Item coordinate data

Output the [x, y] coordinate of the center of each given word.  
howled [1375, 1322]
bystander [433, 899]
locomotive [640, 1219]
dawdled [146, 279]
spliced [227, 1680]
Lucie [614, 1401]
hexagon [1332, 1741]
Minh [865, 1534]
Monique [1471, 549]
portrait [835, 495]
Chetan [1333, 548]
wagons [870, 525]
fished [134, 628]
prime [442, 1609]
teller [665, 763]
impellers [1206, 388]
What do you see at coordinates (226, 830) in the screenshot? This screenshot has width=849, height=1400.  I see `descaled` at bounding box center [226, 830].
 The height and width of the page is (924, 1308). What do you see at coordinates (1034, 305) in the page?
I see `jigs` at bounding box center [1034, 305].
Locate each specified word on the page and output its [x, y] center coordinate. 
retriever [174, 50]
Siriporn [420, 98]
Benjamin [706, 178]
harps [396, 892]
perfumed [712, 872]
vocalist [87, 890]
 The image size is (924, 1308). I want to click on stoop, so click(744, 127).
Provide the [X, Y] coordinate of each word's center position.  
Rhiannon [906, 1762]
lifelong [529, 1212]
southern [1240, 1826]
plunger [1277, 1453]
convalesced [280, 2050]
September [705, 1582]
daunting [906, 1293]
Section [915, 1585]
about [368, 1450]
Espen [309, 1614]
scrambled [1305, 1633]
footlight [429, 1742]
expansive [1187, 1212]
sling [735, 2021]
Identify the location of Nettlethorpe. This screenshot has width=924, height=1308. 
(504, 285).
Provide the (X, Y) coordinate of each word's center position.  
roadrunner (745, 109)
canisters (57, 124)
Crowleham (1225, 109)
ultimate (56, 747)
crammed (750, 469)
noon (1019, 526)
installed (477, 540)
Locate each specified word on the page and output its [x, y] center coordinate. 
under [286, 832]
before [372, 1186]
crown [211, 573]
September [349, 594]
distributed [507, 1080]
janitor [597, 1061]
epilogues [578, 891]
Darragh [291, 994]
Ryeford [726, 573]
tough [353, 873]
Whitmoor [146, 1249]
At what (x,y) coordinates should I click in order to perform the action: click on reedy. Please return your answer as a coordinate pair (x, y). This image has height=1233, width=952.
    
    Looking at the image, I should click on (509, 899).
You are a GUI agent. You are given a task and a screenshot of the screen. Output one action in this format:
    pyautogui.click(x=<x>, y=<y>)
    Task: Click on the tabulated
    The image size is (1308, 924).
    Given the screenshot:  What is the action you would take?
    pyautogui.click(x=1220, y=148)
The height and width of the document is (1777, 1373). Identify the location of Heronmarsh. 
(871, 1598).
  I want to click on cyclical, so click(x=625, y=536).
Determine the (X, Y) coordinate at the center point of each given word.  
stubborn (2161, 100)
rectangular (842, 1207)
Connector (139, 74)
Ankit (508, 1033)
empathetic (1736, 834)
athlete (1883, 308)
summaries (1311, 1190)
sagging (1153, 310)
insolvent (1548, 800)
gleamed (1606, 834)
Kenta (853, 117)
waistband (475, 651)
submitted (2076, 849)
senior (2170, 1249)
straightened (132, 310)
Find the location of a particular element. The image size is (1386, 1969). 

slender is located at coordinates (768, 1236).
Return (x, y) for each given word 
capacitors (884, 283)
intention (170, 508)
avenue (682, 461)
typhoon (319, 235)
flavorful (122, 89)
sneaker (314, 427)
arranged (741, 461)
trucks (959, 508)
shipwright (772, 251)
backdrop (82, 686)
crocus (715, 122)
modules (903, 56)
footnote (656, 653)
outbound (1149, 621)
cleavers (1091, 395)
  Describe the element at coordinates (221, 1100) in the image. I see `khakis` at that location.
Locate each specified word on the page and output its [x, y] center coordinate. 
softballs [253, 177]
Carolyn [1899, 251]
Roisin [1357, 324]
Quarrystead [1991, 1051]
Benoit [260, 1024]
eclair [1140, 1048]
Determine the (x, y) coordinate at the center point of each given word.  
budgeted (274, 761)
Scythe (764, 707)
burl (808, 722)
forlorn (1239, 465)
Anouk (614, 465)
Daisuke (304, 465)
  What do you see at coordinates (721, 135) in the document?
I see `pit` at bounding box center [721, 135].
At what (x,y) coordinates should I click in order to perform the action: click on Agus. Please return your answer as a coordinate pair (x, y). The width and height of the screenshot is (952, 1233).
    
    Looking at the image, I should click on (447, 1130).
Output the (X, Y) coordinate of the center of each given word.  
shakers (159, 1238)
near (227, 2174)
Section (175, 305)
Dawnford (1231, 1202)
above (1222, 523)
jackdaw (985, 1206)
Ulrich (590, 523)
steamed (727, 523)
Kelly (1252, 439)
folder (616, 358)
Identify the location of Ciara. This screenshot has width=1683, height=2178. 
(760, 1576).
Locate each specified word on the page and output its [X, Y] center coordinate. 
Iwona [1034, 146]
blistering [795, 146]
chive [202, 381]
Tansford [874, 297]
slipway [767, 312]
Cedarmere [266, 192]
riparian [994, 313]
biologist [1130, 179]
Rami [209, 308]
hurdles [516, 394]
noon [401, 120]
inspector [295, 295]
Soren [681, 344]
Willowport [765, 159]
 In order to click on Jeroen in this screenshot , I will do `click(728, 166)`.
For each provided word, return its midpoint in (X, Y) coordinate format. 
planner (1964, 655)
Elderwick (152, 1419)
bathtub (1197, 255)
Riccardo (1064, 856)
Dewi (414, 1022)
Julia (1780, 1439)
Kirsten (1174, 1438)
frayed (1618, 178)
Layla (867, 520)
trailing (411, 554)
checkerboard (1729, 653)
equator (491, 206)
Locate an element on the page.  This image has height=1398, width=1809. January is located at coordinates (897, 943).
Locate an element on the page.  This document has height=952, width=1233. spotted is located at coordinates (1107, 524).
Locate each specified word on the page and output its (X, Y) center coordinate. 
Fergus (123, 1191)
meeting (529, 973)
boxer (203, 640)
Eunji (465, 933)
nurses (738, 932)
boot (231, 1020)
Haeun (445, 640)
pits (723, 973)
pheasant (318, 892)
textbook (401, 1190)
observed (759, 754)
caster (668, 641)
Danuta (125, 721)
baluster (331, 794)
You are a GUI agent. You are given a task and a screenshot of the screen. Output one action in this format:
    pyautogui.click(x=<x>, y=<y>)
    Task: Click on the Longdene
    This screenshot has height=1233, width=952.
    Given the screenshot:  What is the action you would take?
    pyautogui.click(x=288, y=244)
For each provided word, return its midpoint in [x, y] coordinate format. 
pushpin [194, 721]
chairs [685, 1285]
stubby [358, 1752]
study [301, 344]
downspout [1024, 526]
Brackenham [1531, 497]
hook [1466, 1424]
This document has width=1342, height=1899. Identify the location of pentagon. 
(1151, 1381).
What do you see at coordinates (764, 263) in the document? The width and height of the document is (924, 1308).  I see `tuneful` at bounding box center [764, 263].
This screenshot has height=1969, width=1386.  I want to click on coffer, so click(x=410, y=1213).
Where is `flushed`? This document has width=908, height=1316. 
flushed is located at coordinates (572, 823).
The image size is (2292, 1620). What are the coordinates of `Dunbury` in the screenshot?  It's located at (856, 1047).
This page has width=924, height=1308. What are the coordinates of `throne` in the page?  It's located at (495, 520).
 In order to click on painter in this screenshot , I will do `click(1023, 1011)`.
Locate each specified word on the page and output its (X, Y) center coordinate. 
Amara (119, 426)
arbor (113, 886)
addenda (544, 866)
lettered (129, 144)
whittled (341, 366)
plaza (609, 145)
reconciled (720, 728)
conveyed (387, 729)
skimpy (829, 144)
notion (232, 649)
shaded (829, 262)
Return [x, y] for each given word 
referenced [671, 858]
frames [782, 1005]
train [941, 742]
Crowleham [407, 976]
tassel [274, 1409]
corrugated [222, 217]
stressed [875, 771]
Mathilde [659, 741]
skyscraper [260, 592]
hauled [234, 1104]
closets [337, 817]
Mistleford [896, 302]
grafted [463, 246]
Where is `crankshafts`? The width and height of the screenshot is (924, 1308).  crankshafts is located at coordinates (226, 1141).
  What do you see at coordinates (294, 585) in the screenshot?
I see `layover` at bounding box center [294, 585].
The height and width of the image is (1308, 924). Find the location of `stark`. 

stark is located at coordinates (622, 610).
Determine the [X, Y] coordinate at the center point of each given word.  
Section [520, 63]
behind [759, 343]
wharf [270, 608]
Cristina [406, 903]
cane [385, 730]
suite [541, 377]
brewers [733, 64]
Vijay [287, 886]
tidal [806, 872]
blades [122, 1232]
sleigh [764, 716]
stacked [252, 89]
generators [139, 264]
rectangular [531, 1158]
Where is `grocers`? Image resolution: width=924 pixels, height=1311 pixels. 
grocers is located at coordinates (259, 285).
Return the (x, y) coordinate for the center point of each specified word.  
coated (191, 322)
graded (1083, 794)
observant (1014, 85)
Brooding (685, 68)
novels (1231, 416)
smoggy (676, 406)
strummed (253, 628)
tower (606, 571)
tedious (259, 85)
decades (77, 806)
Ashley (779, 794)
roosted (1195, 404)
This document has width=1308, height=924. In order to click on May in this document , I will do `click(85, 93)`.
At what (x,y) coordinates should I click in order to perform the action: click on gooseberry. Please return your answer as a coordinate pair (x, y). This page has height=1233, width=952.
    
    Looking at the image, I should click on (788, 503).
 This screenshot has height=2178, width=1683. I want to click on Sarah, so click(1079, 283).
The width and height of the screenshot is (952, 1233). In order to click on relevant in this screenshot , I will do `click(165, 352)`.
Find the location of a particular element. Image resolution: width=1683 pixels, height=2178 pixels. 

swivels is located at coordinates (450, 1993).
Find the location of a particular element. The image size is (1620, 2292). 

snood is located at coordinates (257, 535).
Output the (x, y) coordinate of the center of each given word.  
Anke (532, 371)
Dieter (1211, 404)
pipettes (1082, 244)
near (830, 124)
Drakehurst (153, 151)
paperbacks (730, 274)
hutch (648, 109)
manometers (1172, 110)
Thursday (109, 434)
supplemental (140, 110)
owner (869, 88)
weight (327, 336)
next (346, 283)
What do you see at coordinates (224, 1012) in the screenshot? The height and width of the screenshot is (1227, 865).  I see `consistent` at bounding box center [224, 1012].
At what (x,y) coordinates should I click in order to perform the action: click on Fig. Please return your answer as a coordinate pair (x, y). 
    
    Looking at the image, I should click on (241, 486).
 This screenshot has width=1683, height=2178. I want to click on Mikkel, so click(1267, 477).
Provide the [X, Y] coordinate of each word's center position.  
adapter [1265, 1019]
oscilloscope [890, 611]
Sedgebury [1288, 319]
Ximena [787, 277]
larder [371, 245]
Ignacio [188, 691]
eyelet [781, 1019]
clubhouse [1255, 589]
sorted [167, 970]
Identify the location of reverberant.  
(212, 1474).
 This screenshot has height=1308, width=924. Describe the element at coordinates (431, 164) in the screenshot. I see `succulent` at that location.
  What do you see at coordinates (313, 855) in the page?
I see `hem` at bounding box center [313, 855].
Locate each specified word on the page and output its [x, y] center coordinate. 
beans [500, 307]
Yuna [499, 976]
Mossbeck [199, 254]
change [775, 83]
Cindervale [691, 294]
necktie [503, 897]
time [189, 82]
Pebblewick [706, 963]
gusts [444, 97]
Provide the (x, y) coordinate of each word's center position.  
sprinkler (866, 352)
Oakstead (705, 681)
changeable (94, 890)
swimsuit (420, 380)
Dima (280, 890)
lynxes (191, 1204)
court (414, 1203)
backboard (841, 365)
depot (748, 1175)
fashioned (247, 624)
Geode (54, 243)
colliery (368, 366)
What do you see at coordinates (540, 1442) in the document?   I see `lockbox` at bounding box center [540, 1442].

◆ **To do**: Copy every line of the data from the start through the line containing "Chetan [1333, 548]", inclusive. Scale each answer coordinate by 0.7 and round it to a whole number, with halves rounded up.

◆ **The result**:
Output the [x, y] coordinate of the center of each given word.  
howled [963, 925]
bystander [303, 629]
locomotive [448, 853]
dawdled [102, 195]
spliced [159, 1176]
Lucie [430, 981]
hexagon [932, 1219]
Minh [606, 1074]
Monique [1030, 384]
portrait [585, 347]
Chetan [933, 384]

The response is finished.